EXERCISE REQUIREMENTS: Leave the pictures out. Return the rest of the listing below exactly.

SUPPLIED INFORMATION:
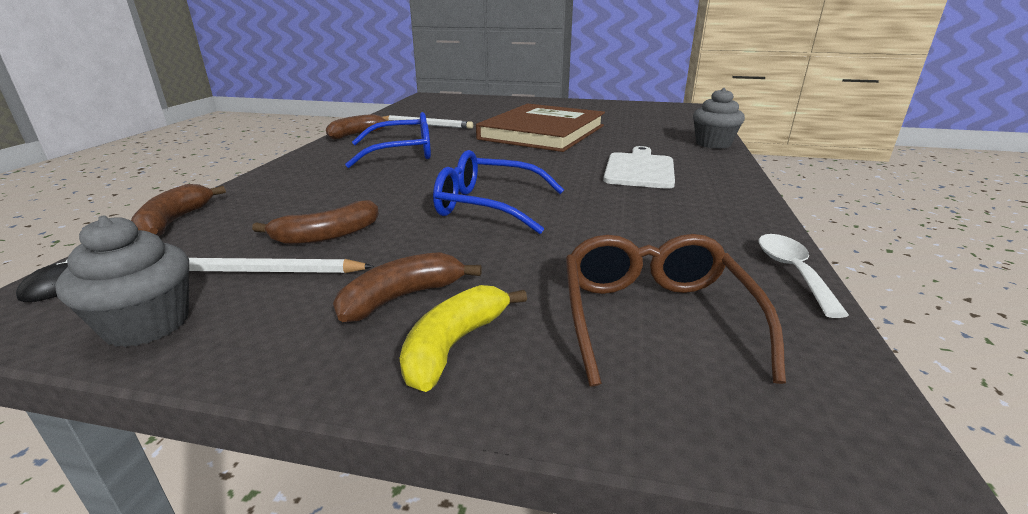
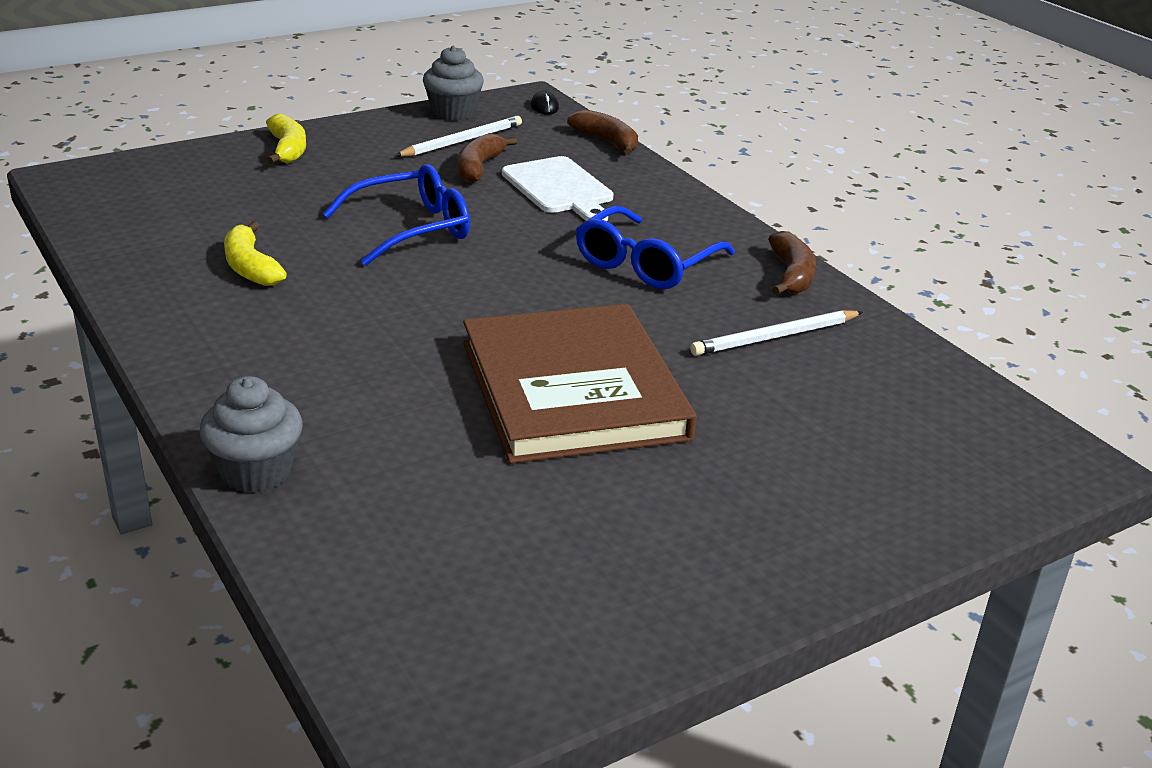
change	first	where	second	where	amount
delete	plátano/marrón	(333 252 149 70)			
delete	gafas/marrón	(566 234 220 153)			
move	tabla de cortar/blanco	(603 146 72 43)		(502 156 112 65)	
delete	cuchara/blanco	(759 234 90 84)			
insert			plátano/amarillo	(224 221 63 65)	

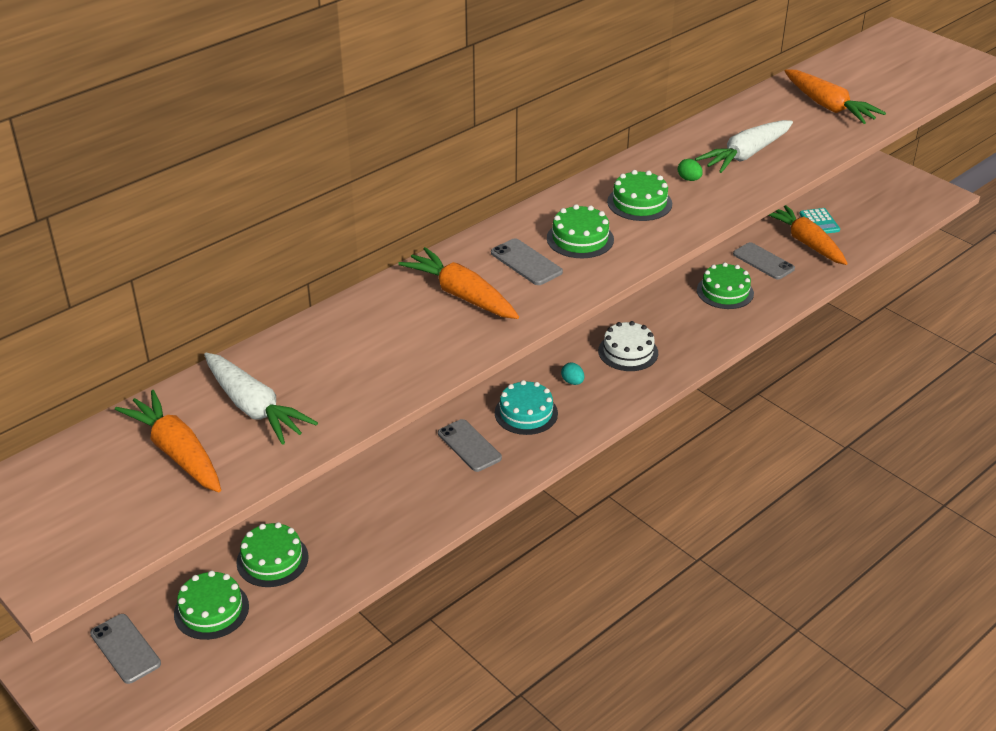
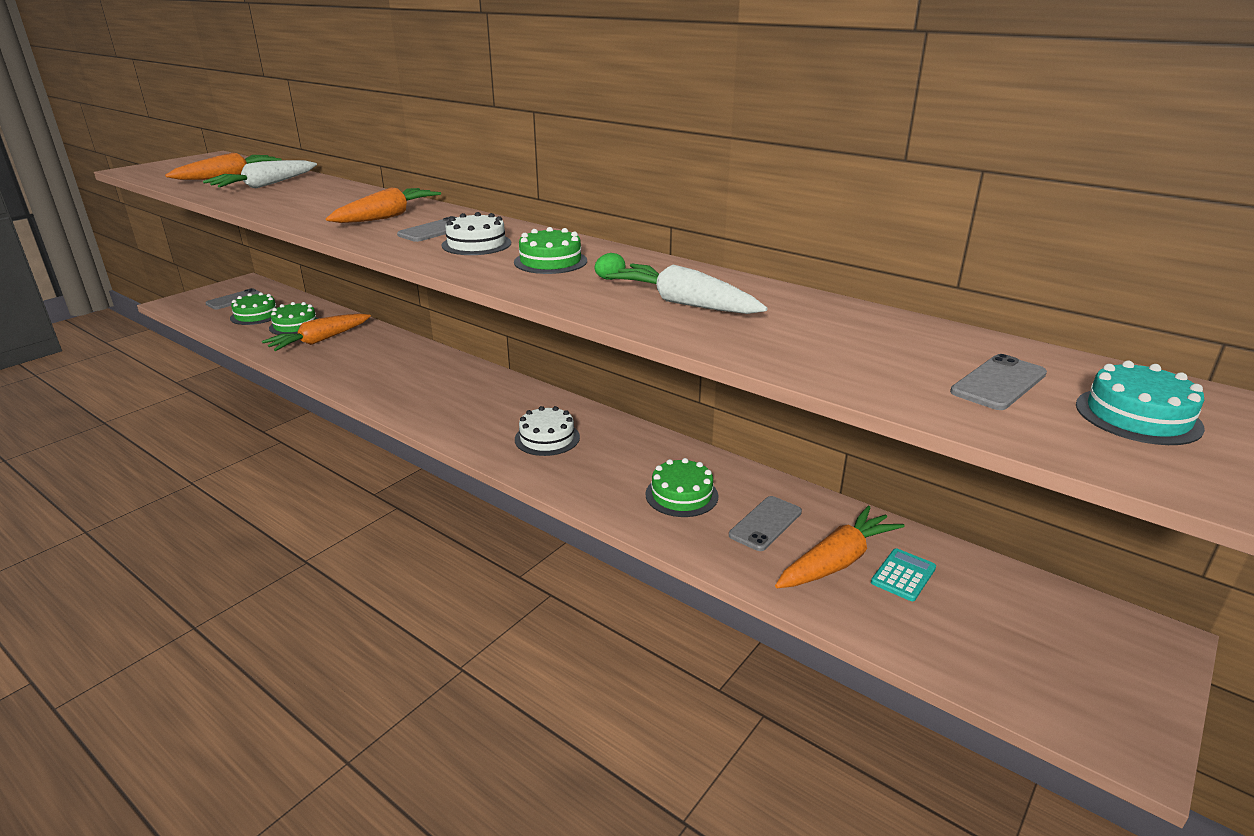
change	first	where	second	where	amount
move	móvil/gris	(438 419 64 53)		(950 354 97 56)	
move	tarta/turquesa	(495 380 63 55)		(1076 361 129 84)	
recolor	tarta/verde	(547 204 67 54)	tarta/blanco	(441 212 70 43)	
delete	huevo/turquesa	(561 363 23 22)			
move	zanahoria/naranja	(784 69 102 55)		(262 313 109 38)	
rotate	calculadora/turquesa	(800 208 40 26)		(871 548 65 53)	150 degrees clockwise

RESULT OF THIS EXERCISE:
change	first	where	second	where	amount
delete	plátano/marrón	(333 252 149 70)			
delete	gafas/marrón	(566 234 220 153)			
move	tabla de cortar/blanco	(603 146 72 43)		(502 156 112 65)	
delete	cuchara/blanco	(759 234 90 84)			
insert			plátano/amarillo	(224 221 63 65)	

change	first	where	second	where	amount
move	móvil/gris	(438 419 64 53)		(950 354 97 56)	
move	tarta/turquesa	(495 380 63 55)		(1076 361 129 84)	
recolor	tarta/verde	(547 204 67 54)	tarta/blanco	(441 212 70 43)	
delete	huevo/turquesa	(561 363 23 22)			
move	zanahoria/naranja	(784 69 102 55)		(262 313 109 38)	
rotate	calculadora/turquesa	(800 208 40 26)		(871 548 65 53)	150 degrees clockwise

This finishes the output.